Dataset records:
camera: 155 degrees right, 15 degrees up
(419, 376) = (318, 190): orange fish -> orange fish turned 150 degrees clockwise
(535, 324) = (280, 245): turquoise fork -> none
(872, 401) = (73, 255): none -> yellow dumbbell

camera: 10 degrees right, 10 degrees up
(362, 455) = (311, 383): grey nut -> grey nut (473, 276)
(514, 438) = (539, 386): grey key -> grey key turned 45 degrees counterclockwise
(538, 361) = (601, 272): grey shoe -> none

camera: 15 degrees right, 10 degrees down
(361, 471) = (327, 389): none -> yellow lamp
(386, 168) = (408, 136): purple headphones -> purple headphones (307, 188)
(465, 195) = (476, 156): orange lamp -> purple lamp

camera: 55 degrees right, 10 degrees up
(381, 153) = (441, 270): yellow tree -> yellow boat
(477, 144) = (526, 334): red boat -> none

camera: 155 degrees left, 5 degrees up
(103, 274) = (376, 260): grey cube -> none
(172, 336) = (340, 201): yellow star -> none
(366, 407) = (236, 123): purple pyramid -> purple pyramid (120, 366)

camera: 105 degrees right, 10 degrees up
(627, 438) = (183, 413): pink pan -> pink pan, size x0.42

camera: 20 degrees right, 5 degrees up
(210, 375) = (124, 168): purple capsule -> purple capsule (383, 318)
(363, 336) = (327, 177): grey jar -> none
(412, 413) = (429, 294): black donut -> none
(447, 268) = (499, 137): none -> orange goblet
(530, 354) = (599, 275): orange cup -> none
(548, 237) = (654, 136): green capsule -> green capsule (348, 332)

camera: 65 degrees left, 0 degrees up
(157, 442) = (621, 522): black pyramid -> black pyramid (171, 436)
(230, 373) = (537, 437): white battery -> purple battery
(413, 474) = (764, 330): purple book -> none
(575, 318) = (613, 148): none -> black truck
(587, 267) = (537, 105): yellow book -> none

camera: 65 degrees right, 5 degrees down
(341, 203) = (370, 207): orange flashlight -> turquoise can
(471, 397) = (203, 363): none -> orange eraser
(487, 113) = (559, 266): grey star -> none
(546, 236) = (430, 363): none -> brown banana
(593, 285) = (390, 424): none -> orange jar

▸ **Exercise prompt**:
Down to the last line, return the data above exactly.

▸ **Task result**:
camera: 155 degrees right, 15 degrees up
(419, 376) = (318, 190): orange fish -> orange fish turned 150 degrees clockwise
(535, 324) = (280, 245): turquoise fork -> none
(872, 401) = (73, 255): none -> yellow dumbbell

camera: 10 degrees right, 10 degrees up
(362, 455) = (311, 383): grey nut -> grey nut (473, 276)
(514, 438) = (539, 386): grey key -> grey key turned 45 degrees counterclockwise
(538, 361) = (601, 272): grey shoe -> none

camera: 15 degrees right, 10 degrees down
(361, 471) = (327, 389): none -> yellow lamp
(386, 168) = (408, 136): purple headphones -> purple headphones (307, 188)
(465, 195) = (476, 156): orange lamp -> purple lamp

camera: 55 degrees right, 10 degrees up
(381, 153) = (441, 270): yellow tree -> yellow boat
(477, 144) = (526, 334): red boat -> none

camera: 155 degrees left, 5 degrees up
(103, 274) = (376, 260): grey cube -> none
(172, 336) = (340, 201): yellow star -> none
(366, 407) = (236, 123): purple pyramid -> purple pyramid (120, 366)

camera: 105 degrees right, 10 degrees up
(627, 438) = (183, 413): pink pan -> pink pan, size x0.42

camera: 20 degrees right, 5 degrees up
(210, 375) = (124, 168): purple capsule -> purple capsule (383, 318)
(363, 336) = (327, 177): grey jar -> none
(412, 413) = (429, 294): black donut -> none
(447, 268) = (499, 137): none -> orange goblet
(530, 354) = (599, 275): orange cup -> none
(548, 237) = (654, 136): green capsule -> green capsule (348, 332)

camera: 65 degrees left, 0 degrees up
(157, 442) = (621, 522): black pyramid -> black pyramid (171, 436)
(230, 373) = (537, 437): white battery -> purple battery
(413, 474) = (764, 330): purple book -> none
(575, 318) = (613, 148): none -> black truck
(587, 267) = (537, 105): yellow book -> none

camera: 65 degrees right, 5 degrees down
(341, 203) = (370, 207): orange flashlight -> turquoise can
(471, 397) = (203, 363): none -> orange eraser
(487, 113) = (559, 266): grey star -> none
(546, 236) = (430, 363): none -> brown banana
(593, 285) = (390, 424): none -> orange jar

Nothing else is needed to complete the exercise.